## Instructions to follow
Where the word "LIGHT" occurs in a line of the listing, please copy the line.

## Input data
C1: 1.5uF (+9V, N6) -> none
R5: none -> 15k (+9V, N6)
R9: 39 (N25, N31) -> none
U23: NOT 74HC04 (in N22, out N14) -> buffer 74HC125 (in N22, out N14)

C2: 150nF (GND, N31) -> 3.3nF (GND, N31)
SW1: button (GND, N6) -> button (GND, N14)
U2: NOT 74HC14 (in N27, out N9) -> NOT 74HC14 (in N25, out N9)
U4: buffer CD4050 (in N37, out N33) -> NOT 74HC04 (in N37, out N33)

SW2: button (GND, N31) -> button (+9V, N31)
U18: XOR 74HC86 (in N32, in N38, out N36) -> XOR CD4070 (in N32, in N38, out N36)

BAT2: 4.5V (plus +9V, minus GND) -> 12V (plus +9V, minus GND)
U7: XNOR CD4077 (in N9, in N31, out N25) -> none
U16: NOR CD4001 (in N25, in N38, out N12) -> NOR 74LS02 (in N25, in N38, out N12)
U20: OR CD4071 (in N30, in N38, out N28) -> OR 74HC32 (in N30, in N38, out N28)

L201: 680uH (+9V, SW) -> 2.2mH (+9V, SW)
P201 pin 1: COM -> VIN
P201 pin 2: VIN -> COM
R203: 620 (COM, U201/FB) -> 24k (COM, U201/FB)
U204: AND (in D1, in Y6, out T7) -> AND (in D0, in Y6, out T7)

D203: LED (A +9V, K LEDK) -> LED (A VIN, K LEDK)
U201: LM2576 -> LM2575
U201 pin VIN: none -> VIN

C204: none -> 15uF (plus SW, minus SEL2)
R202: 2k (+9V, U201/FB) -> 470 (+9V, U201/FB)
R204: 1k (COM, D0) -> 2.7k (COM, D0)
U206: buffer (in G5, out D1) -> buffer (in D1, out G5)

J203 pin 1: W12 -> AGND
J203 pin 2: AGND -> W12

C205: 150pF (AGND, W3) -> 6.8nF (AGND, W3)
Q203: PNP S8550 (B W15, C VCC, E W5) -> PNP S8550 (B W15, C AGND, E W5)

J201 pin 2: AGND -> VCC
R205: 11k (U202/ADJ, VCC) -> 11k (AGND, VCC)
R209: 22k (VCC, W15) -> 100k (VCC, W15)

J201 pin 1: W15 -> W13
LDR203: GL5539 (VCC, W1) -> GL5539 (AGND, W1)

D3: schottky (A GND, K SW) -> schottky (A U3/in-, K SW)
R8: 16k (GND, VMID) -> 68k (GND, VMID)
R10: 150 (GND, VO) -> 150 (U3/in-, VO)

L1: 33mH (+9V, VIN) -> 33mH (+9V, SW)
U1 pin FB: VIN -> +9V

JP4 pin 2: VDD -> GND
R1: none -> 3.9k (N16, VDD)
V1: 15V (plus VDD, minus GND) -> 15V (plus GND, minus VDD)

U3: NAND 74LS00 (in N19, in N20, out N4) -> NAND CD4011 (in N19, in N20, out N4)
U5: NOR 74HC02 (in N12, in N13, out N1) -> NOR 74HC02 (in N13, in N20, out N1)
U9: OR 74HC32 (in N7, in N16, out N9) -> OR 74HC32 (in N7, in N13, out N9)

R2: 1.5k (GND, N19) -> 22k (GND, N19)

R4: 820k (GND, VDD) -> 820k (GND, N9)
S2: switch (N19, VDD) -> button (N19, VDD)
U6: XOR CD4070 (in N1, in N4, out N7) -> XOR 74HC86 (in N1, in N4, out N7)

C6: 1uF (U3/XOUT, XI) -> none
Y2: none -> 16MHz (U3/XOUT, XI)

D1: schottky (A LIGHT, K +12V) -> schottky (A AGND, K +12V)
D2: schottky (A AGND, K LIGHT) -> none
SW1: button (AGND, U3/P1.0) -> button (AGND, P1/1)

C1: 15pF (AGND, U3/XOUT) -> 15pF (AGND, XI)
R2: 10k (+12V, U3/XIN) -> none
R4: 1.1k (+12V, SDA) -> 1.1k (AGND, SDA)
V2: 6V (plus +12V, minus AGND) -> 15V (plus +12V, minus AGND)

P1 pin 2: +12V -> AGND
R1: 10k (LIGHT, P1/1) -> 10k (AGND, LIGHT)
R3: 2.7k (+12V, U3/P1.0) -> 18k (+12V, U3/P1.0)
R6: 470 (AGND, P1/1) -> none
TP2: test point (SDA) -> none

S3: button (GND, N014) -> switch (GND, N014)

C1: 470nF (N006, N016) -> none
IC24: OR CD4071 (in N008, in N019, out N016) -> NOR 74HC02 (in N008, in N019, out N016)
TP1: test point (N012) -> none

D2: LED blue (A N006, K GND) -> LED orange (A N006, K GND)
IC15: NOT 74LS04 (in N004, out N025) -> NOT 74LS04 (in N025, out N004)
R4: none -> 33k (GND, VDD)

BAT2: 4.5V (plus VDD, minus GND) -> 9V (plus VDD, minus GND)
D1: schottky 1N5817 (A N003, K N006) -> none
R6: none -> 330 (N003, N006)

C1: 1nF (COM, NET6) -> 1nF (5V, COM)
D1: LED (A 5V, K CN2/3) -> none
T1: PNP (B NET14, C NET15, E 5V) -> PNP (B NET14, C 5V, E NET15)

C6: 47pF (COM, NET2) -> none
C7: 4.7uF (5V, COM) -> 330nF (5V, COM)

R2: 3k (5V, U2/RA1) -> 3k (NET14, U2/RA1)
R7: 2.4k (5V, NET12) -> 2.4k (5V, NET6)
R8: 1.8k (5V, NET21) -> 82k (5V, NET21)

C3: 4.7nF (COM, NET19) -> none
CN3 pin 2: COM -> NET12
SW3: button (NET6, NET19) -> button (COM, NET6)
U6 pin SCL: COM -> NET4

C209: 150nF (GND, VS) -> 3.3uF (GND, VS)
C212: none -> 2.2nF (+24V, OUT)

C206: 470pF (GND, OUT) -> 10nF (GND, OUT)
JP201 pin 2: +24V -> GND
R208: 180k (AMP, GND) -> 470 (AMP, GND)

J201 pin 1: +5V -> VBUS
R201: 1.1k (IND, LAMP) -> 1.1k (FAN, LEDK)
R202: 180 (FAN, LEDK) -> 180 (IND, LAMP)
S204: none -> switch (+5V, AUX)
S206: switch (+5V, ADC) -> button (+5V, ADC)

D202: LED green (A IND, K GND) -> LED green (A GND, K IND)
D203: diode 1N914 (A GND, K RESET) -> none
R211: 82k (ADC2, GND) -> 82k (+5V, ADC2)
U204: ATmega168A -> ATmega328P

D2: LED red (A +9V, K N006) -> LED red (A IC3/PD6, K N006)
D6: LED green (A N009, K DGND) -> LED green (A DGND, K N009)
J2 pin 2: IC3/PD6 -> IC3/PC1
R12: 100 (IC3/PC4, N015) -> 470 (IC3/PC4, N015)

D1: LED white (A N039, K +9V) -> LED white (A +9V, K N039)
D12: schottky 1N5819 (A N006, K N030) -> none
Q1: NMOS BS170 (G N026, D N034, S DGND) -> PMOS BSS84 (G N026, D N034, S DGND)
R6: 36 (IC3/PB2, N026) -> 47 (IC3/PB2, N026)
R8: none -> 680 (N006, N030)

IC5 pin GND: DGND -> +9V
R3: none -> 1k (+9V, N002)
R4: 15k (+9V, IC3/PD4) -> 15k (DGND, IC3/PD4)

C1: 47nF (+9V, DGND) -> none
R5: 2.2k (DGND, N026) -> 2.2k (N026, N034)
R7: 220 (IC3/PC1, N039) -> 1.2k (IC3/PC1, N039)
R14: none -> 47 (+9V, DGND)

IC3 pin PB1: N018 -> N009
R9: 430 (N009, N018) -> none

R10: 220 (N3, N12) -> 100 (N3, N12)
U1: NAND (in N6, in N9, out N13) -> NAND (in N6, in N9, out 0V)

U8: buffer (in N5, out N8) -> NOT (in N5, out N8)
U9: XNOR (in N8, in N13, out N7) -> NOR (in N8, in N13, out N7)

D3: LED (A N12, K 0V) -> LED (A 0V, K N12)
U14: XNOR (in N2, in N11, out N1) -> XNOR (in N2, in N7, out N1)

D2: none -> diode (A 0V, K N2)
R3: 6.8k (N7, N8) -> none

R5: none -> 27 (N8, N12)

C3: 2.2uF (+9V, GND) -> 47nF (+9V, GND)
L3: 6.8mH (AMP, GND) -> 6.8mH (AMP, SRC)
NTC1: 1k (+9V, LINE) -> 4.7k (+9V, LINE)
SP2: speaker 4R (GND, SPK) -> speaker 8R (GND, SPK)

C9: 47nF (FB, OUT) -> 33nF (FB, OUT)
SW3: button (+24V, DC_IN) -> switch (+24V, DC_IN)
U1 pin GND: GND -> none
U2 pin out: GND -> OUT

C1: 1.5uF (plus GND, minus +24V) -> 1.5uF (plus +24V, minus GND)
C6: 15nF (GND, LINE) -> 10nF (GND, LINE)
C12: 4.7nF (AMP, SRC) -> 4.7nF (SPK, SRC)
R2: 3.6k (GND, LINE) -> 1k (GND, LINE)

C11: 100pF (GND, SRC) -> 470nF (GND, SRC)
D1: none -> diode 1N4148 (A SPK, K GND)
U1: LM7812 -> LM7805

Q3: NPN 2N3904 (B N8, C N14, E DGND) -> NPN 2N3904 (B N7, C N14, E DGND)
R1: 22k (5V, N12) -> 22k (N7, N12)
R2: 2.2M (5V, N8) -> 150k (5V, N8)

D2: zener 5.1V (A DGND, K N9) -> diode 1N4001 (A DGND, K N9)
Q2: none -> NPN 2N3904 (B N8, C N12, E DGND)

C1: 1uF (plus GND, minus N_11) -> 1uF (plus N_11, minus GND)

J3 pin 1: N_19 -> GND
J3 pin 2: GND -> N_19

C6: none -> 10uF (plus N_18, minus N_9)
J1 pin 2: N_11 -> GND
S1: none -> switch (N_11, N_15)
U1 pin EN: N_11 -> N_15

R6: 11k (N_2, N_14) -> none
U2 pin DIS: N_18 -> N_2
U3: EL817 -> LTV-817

## Expected answer
D1: schottky (A LIGHT, K +12V) -> schottky (A AGND, K +12V)
D2: schottky (A AGND, K LIGHT) -> none
R1: 10k (LIGHT, P1/1) -> 10k (AGND, LIGHT)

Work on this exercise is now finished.